**Problem description**
Repeat only the stretch of lines below that runs from the line with "yellow scissors [347,516,427,578]" through the line with "black spinning top [736,295,765,330] -> none", unaltered.

Stored items from a collection
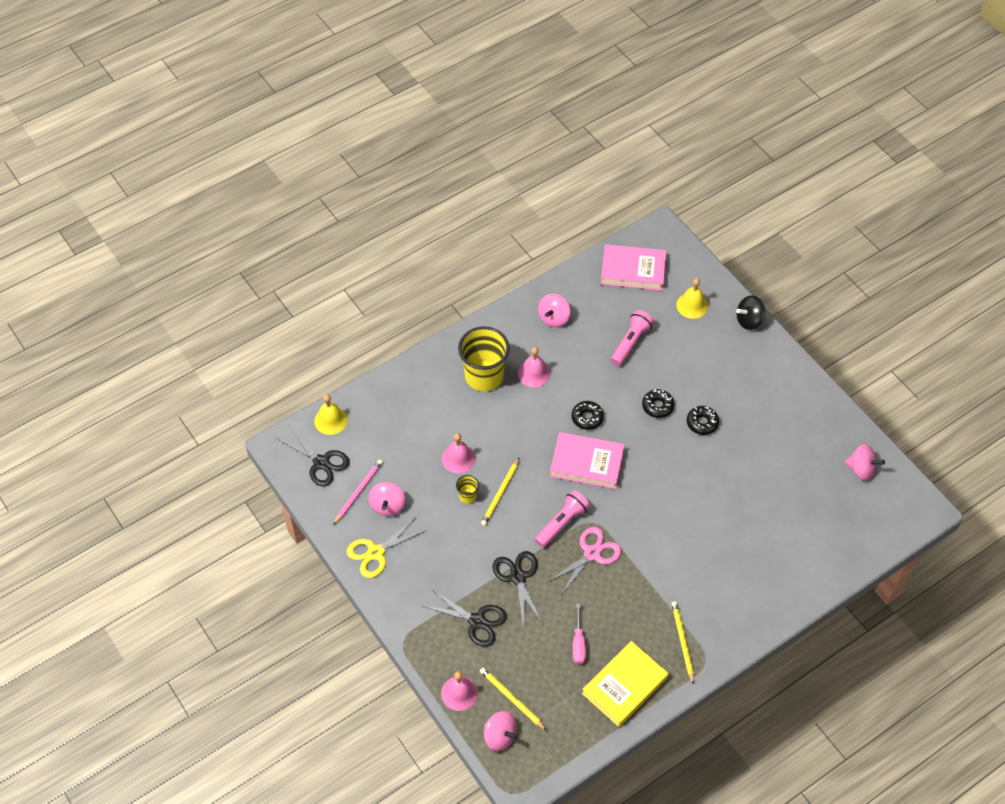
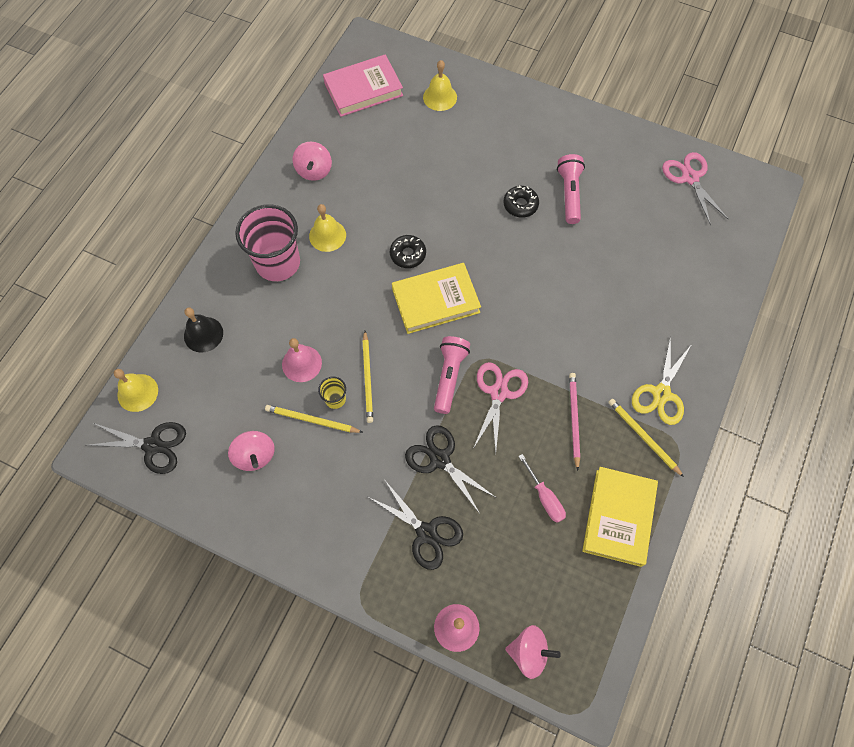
camera: 30 degrees left, 10 degrees up
pink pencil [333,460,383,525] -> pink pencil moved to [569,373,580,471]
yellow scissors [347,516,427,578] -> yellow scissors moved to [632,336,692,425]
black scissors [423,589,507,647] -> black scissors turned 45 degrees clockwise [368,479,463,570]
yellow cup [458,326,510,391] -> pink cup [235,204,300,281]
yellow pencil [480,668,547,731] -> yellow pencil moved to [265,405,363,433]
pink bell [518,347,550,387] -> yellow bell [309,204,346,252]
pink book [550,432,625,489] -> yellow book [392,263,481,334]
pink flashlight [611,310,654,366] -> pink flashlight moved to [557,154,585,224]
black donut [642,389,674,418] -> none
black spinning top [736,295,765,330] -> none
pink spinning top [845,444,885,481] -> pink scissors [662,152,728,225]
none -> black bell [184,308,223,353]

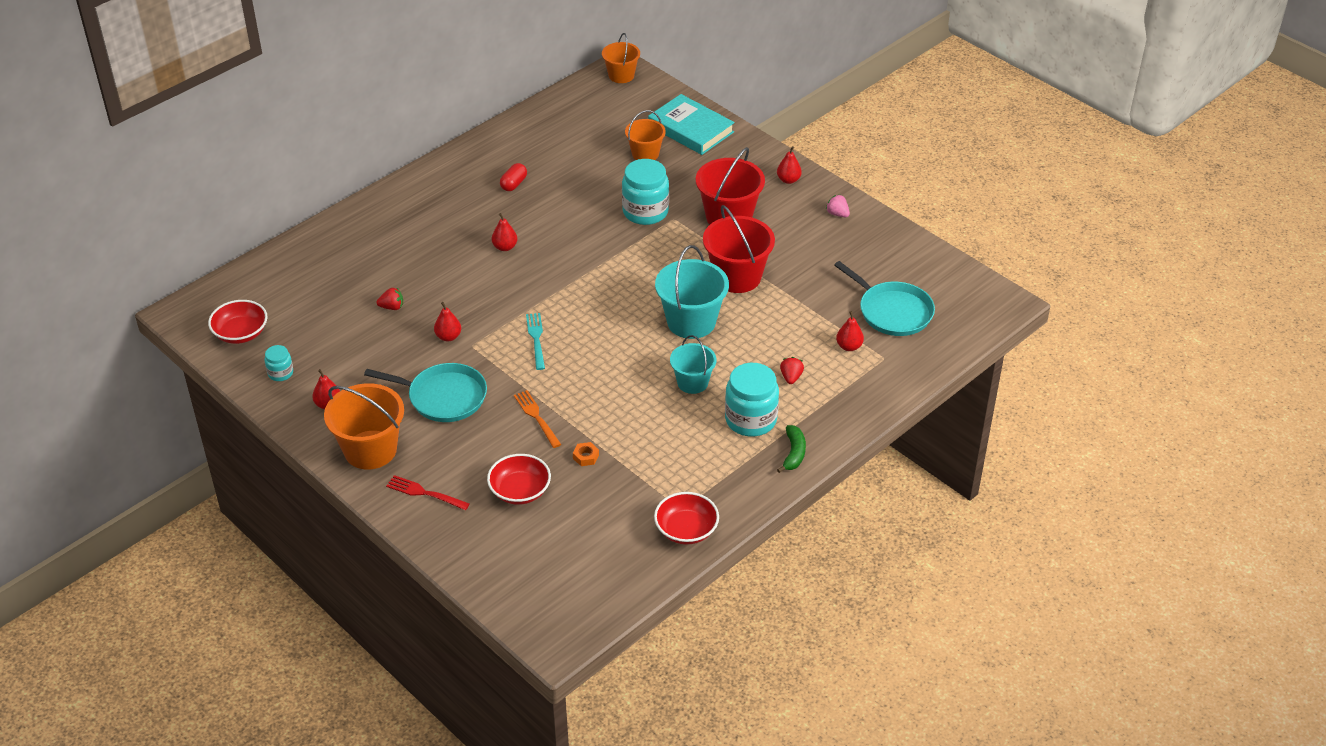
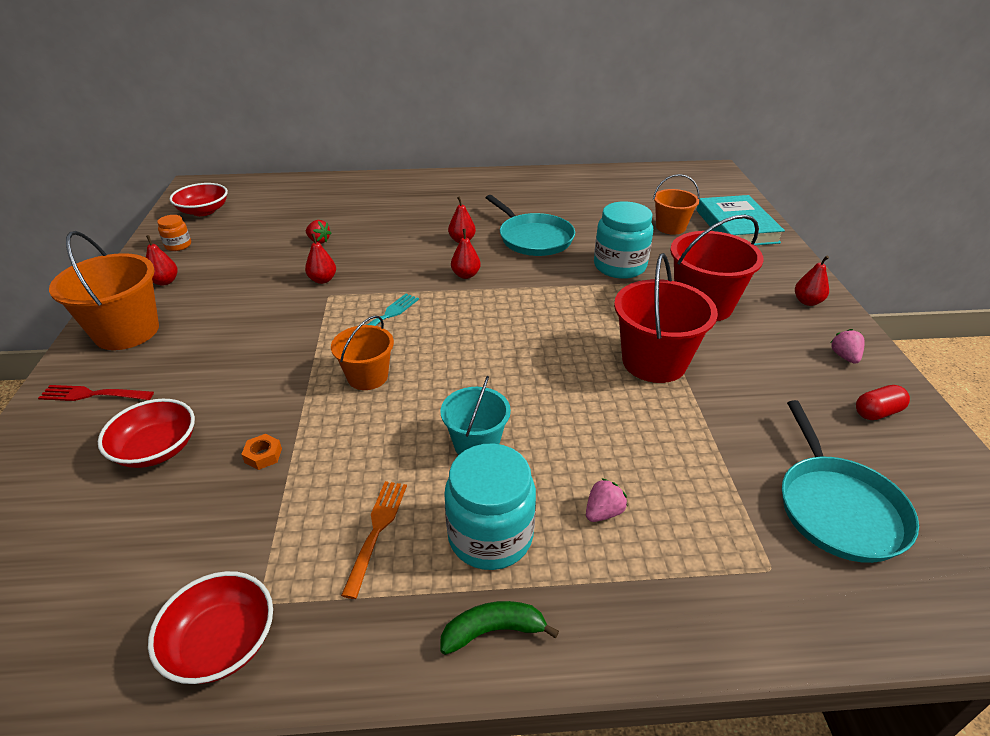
camera: 40 degrees right, 5 degrees down
turquoise jar [265,345,293,381] -> orange jar [157,215,191,251]
turquoise pan [364,363,487,422] -> turquoise pan moved to [486,195,575,256]
red fork [386,475,470,510] -> red fork turned 60 degrees counterclockwise [38,385,154,401]
red capsule [500,163,527,191] -> red capsule moved to [856,385,910,420]
orange fork [514,390,561,448] -> orange fork moved to [341,481,407,599]
orange bucket [602,33,640,83] -> orange bucket moved to [331,315,394,390]
turquoise bucket [655,245,729,339] -> none
green banana [777,425,806,473] -> green banana turned 150 degrees counterclockwise [440,601,559,655]
red strawberry [780,357,804,384] -> pink strawberry [586,478,628,522]
red pear [836,311,864,351] -> red pear moved to [451,229,481,279]

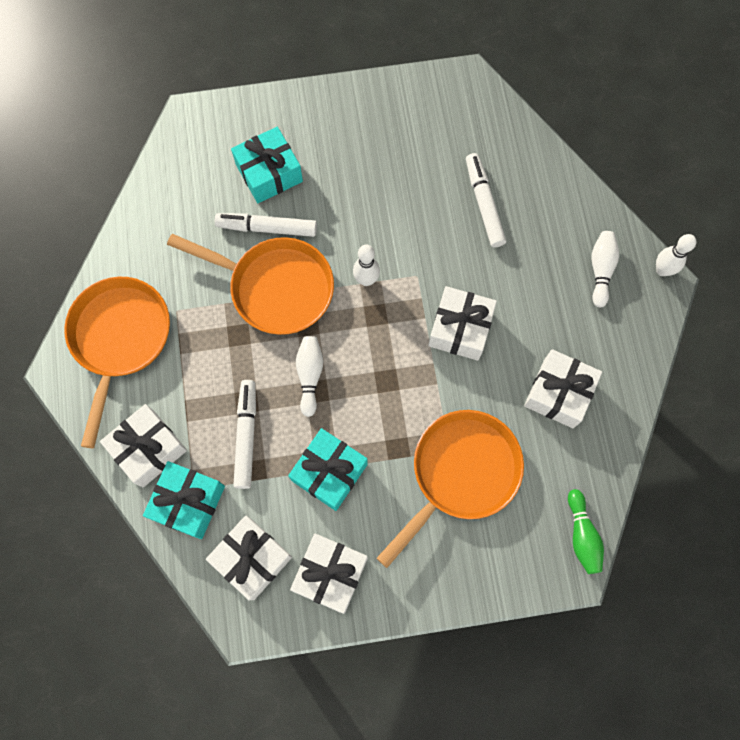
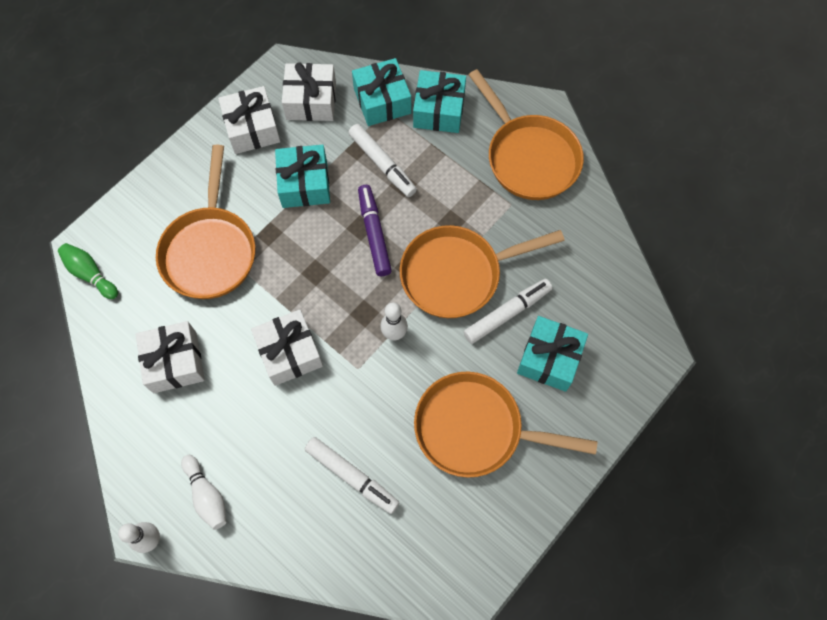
camera: 140 degrees right, 5 degrees down
white gift [100,404,187,487] -> turquoise gift [413,70,466,133]
white bowling pin [296,336,323,417] -> purple marker [358,185,392,276]
none -> orange pan [414,372,597,478]

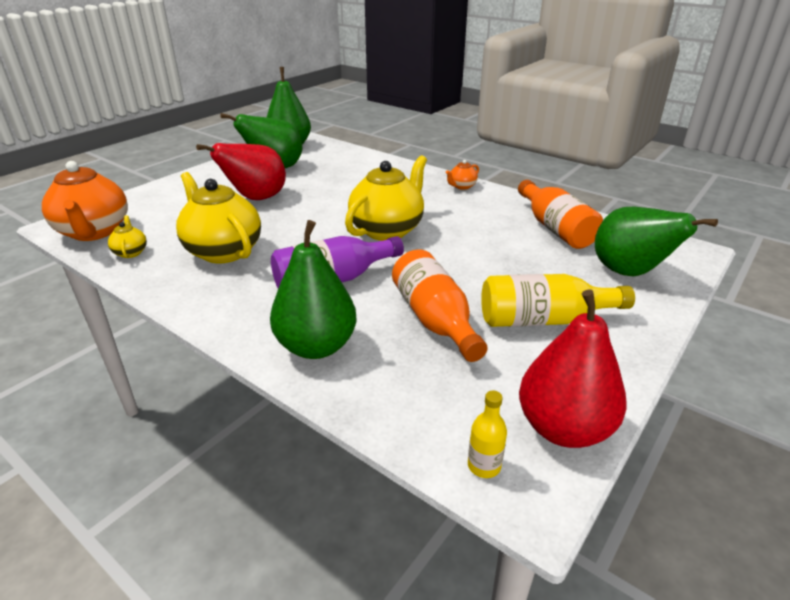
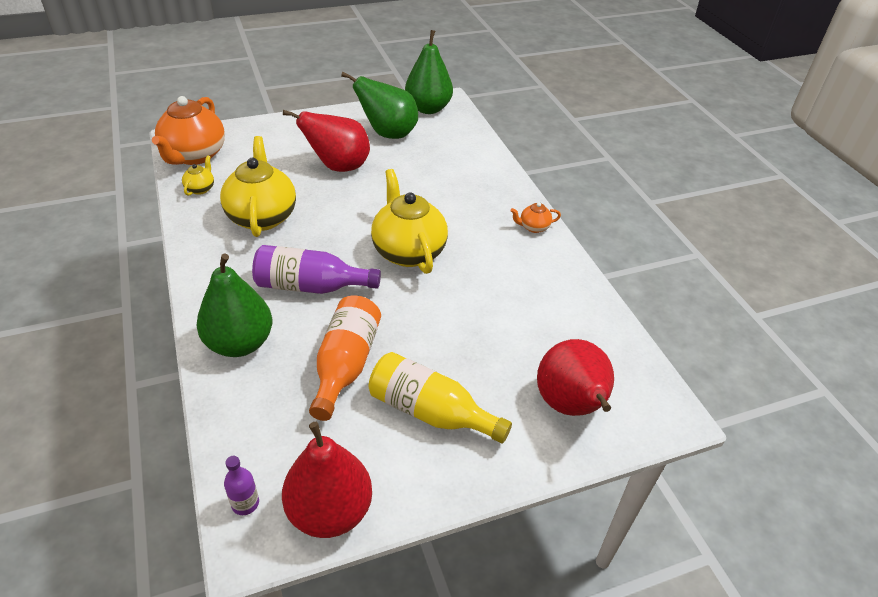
camera: 30 degrees right, 10 degrees up
yellow teapot [345,155,427,241] -> yellow teapot turned 90 degrees counterclockwise [371,169,448,274]
yellow bottle [468,391,507,478] -> purple bottle [224,456,259,515]
orange bottle [518,180,603,249] -> none
green pear [595,207,718,277] -> red pear [537,339,614,416]

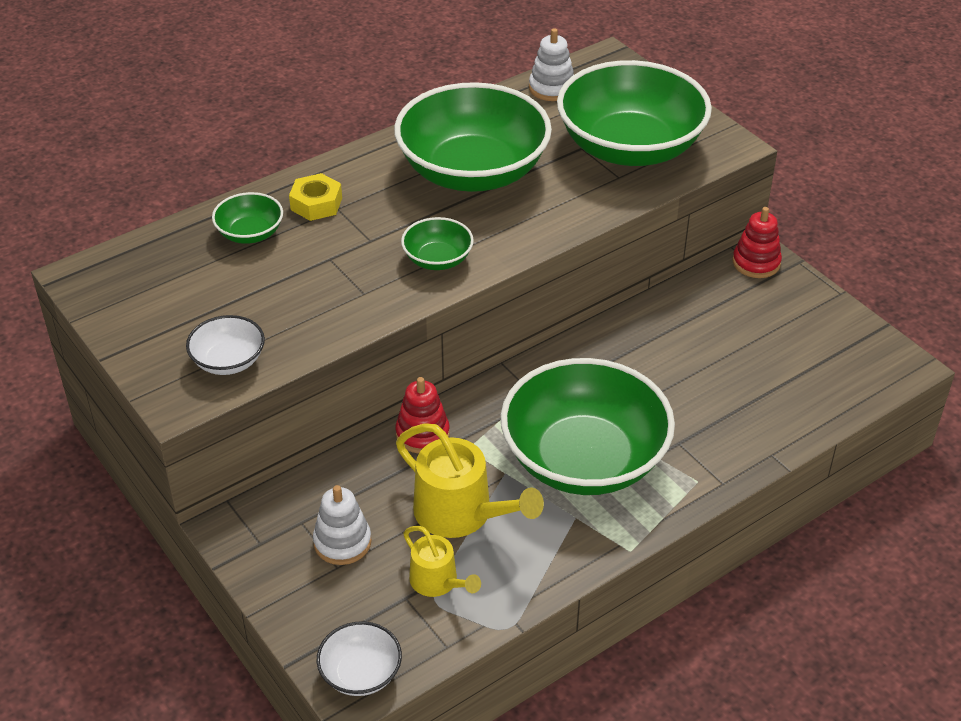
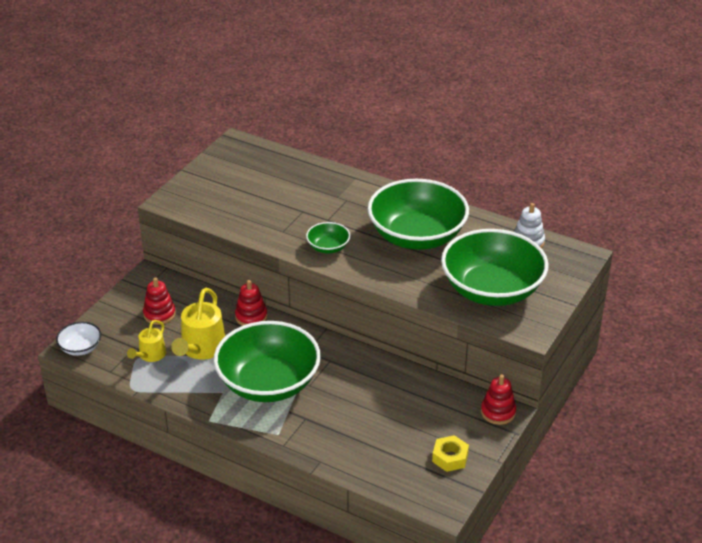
camera: 65 degrees right, 5 degrees down
white bowl [186,315,265,375] -> none
green bowl [212,192,283,244] -> none
yellow nut [289,173,342,221] -> yellow nut moved to [432,435,469,472]
white stacking toy [313,485,372,565] -> red stacking toy [143,278,176,325]

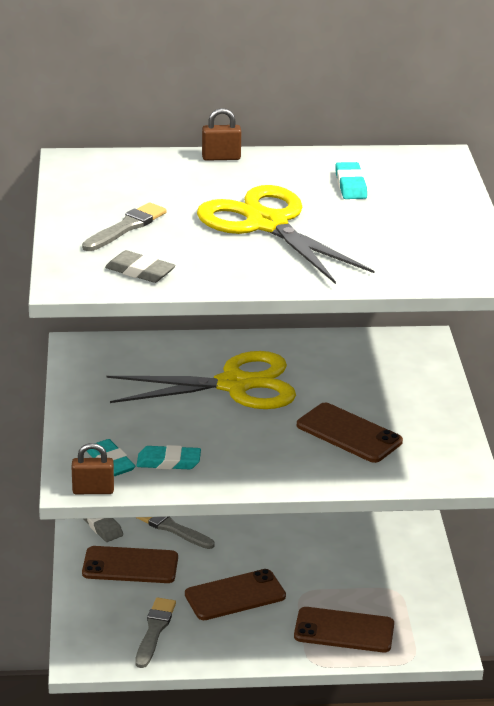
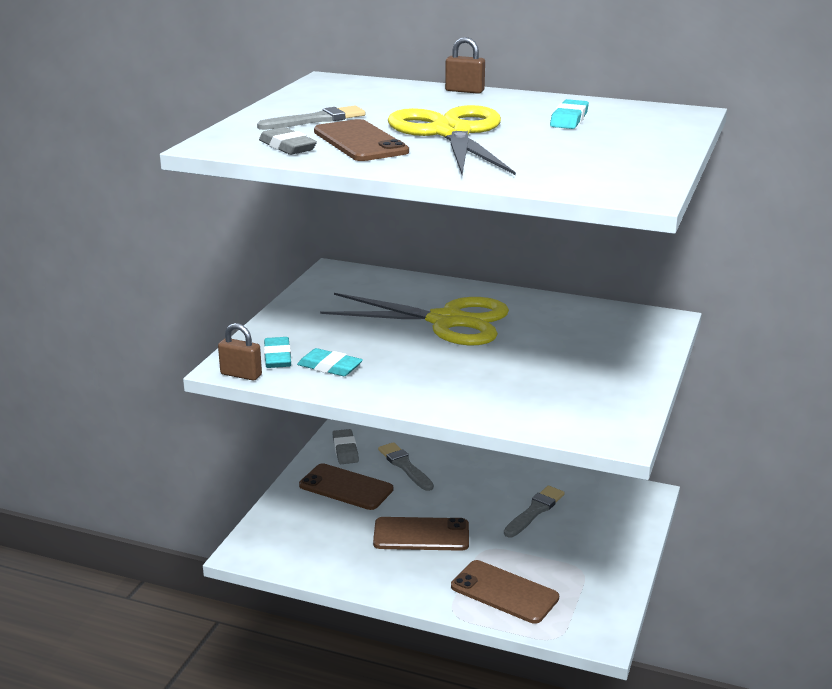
camera: 25 degrees right, 5 degrees down
grey brush [135,597,176,668] -> grey brush moved to [504,486,565,537]
brown phone [297,403,403,463] -> brown phone moved to [314,119,409,161]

**Solution**
yellow scissors [347,516,427,578] -> yellow scissors moved to [632,336,692,425]
black scissors [423,589,507,647] -> black scissors turned 45 degrees clockwise [368,479,463,570]
yellow cup [458,326,510,391] -> pink cup [235,204,300,281]
yellow pencil [480,668,547,731] -> yellow pencil moved to [265,405,363,433]
pink bell [518,347,550,387] -> yellow bell [309,204,346,252]
pink book [550,432,625,489] -> yellow book [392,263,481,334]
pink flashlight [611,310,654,366] -> pink flashlight moved to [557,154,585,224]
black donut [642,389,674,418] -> none
black spinning top [736,295,765,330] -> none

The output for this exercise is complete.